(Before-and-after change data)
*** Begin section ***
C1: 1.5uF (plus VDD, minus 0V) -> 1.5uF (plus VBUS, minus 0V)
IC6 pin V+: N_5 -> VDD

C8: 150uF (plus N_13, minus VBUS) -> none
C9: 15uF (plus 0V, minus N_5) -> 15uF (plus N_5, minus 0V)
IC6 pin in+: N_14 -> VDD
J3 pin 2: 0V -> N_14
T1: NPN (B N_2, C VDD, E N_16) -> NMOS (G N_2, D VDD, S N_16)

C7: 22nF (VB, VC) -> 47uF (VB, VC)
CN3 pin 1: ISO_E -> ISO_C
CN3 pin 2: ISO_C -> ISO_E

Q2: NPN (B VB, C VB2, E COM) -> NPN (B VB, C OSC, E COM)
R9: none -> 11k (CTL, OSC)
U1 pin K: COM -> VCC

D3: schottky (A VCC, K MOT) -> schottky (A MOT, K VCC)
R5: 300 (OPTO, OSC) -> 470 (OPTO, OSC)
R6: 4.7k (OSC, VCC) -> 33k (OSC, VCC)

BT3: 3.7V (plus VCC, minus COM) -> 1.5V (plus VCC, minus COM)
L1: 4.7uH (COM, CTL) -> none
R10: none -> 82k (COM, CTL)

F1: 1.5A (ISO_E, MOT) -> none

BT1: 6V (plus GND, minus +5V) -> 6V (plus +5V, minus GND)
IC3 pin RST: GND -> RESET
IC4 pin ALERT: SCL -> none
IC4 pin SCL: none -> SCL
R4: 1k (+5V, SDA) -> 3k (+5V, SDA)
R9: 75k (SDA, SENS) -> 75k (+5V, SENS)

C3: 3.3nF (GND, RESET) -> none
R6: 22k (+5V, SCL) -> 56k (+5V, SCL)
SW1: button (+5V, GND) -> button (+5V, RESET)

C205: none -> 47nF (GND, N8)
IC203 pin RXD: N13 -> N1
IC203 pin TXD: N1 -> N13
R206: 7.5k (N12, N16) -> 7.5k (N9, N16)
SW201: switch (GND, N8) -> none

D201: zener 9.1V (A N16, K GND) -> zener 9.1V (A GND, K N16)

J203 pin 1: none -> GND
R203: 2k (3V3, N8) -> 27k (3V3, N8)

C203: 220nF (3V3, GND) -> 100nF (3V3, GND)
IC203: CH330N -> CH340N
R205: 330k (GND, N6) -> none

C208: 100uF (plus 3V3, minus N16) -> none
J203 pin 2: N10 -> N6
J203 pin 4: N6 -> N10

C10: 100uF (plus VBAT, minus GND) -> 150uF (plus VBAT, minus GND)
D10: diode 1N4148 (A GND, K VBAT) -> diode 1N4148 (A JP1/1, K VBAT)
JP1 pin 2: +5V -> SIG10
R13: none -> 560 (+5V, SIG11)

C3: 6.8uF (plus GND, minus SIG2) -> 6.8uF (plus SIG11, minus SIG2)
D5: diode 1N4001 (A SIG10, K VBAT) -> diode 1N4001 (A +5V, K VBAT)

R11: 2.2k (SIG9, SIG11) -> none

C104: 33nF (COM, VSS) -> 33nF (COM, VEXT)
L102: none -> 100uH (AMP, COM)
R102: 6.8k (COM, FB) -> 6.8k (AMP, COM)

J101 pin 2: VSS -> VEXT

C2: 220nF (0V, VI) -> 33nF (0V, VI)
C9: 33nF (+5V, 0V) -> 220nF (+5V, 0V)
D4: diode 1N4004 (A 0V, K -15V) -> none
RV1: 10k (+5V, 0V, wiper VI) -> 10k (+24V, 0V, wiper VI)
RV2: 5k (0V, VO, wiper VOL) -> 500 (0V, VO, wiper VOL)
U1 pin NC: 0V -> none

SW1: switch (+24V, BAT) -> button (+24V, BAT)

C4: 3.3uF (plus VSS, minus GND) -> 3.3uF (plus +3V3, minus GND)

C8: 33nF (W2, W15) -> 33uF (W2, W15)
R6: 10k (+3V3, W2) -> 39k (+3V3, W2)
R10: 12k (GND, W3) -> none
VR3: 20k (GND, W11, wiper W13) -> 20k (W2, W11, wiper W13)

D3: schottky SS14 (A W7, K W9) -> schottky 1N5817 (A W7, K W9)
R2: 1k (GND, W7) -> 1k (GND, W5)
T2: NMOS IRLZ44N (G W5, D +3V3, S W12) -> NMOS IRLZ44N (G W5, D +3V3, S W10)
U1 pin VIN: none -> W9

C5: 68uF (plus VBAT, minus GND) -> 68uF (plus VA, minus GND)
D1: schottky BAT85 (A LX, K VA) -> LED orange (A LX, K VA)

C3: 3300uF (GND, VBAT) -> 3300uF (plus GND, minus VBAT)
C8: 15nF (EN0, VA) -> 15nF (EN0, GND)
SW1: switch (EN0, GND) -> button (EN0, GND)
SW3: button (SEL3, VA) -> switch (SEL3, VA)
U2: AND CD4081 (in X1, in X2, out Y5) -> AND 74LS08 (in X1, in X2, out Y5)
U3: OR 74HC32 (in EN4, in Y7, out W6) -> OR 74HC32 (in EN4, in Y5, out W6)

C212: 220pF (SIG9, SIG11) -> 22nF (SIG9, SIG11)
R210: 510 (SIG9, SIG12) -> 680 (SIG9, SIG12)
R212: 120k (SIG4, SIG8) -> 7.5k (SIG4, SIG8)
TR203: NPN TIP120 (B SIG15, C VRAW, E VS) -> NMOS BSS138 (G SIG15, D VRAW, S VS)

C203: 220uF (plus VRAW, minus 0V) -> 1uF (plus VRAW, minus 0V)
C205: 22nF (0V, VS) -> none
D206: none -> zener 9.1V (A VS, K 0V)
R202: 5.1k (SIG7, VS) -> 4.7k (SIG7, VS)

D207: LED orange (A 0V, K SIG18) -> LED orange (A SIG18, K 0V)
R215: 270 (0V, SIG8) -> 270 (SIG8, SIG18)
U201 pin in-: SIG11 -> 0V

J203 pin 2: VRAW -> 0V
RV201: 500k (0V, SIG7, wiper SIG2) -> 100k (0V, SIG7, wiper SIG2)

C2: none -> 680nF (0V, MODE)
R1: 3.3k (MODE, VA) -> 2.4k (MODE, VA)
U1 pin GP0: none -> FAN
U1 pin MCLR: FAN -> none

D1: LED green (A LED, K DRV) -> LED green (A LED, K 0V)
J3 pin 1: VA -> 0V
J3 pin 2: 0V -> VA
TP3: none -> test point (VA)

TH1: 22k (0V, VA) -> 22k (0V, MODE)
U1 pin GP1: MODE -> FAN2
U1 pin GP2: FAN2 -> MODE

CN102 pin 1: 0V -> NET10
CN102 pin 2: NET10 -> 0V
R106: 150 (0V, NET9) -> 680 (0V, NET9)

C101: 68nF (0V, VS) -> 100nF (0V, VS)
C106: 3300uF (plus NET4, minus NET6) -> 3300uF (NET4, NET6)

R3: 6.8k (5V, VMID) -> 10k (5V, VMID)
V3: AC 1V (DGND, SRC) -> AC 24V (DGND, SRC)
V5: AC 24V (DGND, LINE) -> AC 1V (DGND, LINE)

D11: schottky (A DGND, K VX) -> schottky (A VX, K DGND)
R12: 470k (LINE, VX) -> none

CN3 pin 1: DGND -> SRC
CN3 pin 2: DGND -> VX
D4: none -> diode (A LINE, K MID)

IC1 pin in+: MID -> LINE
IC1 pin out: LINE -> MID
*** End section ***
What the exercise asks: Look above for the line containing "R206: 7.5k (N12, N16) -> 7.5k (N9, N16)". Output from there through the line containing "J101 pin 2: VSS -> VEXT", exactly and inclusively.

Exercise response:
R206: 7.5k (N12, N16) -> 7.5k (N9, N16)
SW201: switch (GND, N8) -> none

D201: zener 9.1V (A N16, K GND) -> zener 9.1V (A GND, K N16)

J203 pin 1: none -> GND
R203: 2k (3V3, N8) -> 27k (3V3, N8)

C203: 220nF (3V3, GND) -> 100nF (3V3, GND)
IC203: CH330N -> CH340N
R205: 330k (GND, N6) -> none

C208: 100uF (plus 3V3, minus N16) -> none
J203 pin 2: N10 -> N6
J203 pin 4: N6 -> N10

C10: 100uF (plus VBAT, minus GND) -> 150uF (plus VBAT, minus GND)
D10: diode 1N4148 (A GND, K VBAT) -> diode 1N4148 (A JP1/1, K VBAT)
JP1 pin 2: +5V -> SIG10
R13: none -> 560 (+5V, SIG11)

C3: 6.8uF (plus GND, minus SIG2) -> 6.8uF (plus SIG11, minus SIG2)
D5: diode 1N4001 (A SIG10, K VBAT) -> diode 1N4001 (A +5V, K VBAT)

R11: 2.2k (SIG9, SIG11) -> none

C104: 33nF (COM, VSS) -> 33nF (COM, VEXT)
L102: none -> 100uH (AMP, COM)
R102: 6.8k (COM, FB) -> 6.8k (AMP, COM)

J101 pin 2: VSS -> VEXT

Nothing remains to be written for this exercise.